WORK TASK: The span to repeat in the listing below runs from the line containing "(181, 199) = (135, 232): blue" to the line containing "(497, 223) = (426, 195): none -> blue egg", inclusive. Repeat it exactly, and only it.

TASK INPUTS: Begin

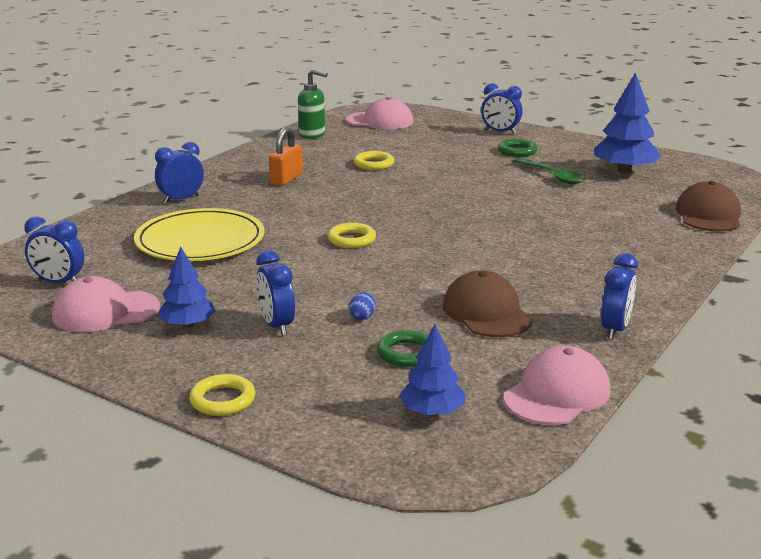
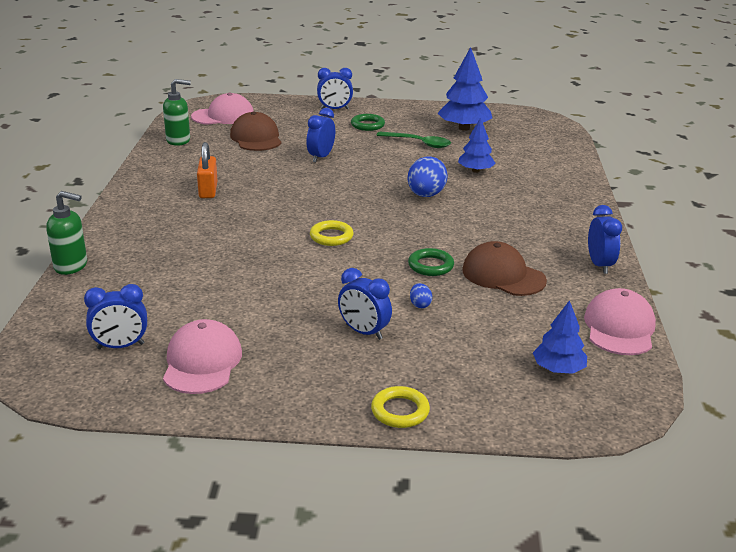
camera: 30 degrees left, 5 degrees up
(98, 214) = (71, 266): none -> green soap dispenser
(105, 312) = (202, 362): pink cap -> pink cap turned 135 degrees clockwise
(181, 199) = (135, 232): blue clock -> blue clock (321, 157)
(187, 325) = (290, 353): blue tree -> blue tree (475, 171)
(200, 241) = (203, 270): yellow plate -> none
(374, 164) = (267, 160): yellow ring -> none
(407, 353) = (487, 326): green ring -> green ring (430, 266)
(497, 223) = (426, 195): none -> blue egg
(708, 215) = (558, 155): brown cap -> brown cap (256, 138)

TASK INPUTS: End
TASK INPUTS: Begin

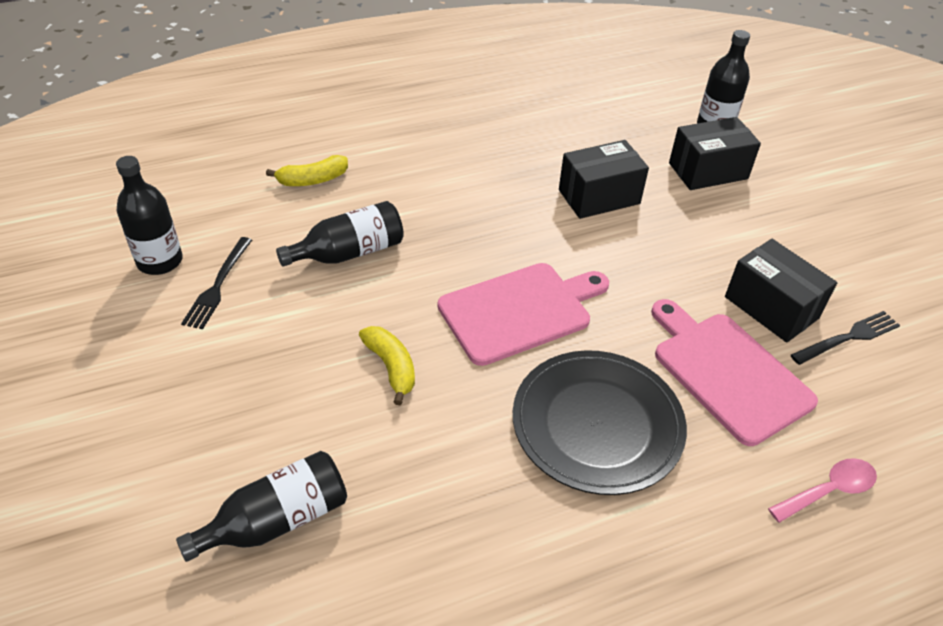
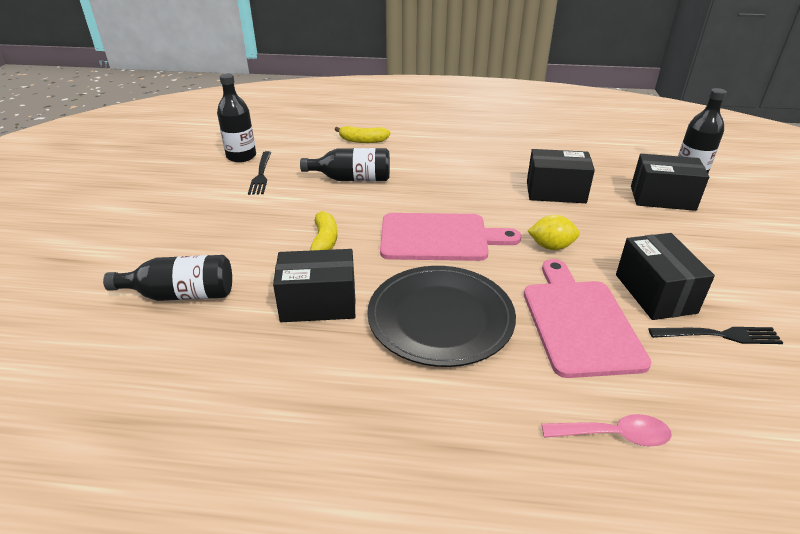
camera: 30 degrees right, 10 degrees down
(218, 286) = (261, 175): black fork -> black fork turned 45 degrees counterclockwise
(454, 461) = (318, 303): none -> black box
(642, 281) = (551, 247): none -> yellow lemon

TASK INPUTS: End

WRITTEN REPLY:
(181, 199) = (135, 232): blue clock -> blue clock (321, 157)
(187, 325) = (290, 353): blue tree -> blue tree (475, 171)
(200, 241) = (203, 270): yellow plate -> none
(374, 164) = (267, 160): yellow ring -> none
(407, 353) = (487, 326): green ring -> green ring (430, 266)
(497, 223) = (426, 195): none -> blue egg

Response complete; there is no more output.